§ **TASK TO CARRY OUT**
Every line below that carries the word "black" needs to be copied.

§ **RECORDS SHOWN**

[Start of section]

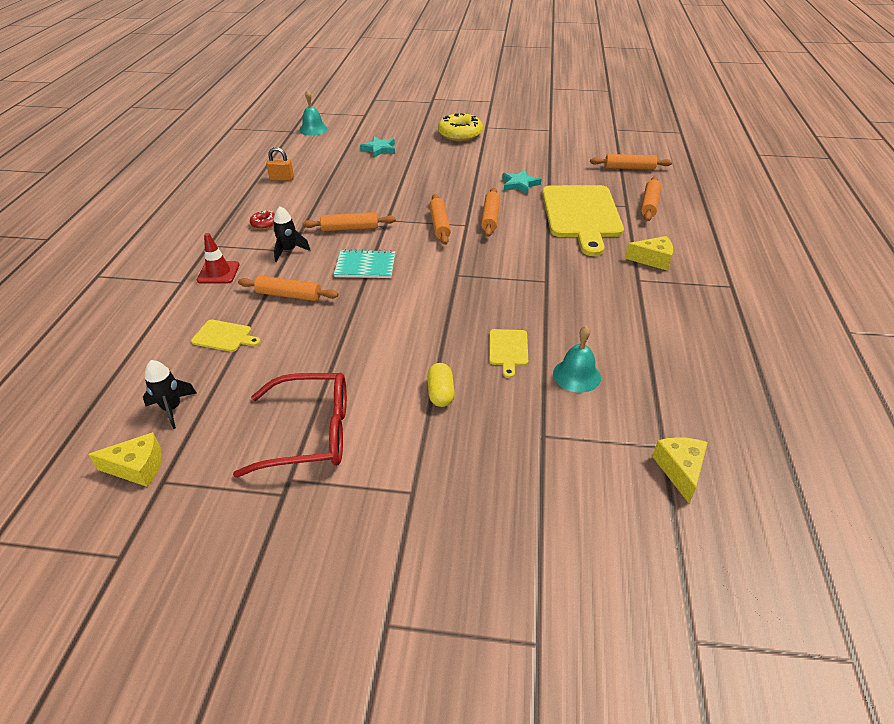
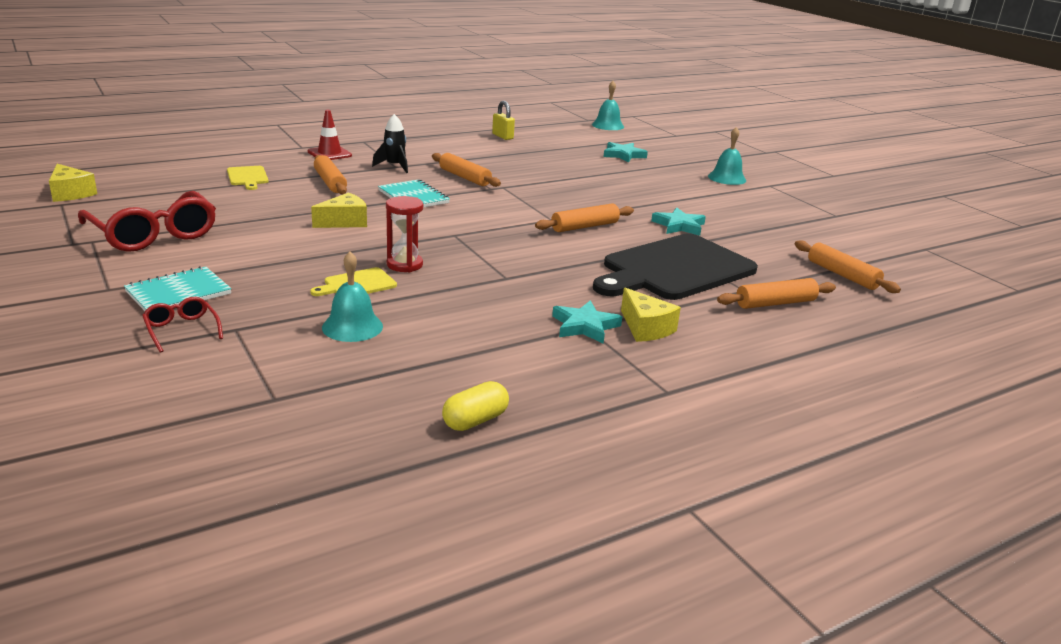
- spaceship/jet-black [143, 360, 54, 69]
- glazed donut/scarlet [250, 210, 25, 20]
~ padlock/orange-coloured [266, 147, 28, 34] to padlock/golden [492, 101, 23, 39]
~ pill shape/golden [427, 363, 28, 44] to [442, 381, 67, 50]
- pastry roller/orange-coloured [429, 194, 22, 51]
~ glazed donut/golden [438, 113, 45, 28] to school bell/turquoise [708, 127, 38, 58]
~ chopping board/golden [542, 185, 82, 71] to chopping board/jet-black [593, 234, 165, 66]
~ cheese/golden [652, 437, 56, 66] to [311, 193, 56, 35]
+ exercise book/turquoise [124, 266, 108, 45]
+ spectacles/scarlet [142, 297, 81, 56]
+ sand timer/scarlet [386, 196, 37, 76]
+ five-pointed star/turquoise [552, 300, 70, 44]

[End of section]

§ **EXPECTED OUTPUT**
- spaceship/jet-black [143, 360, 54, 69]
~ chopping board/golden [542, 185, 82, 71] to chopping board/jet-black [593, 234, 165, 66]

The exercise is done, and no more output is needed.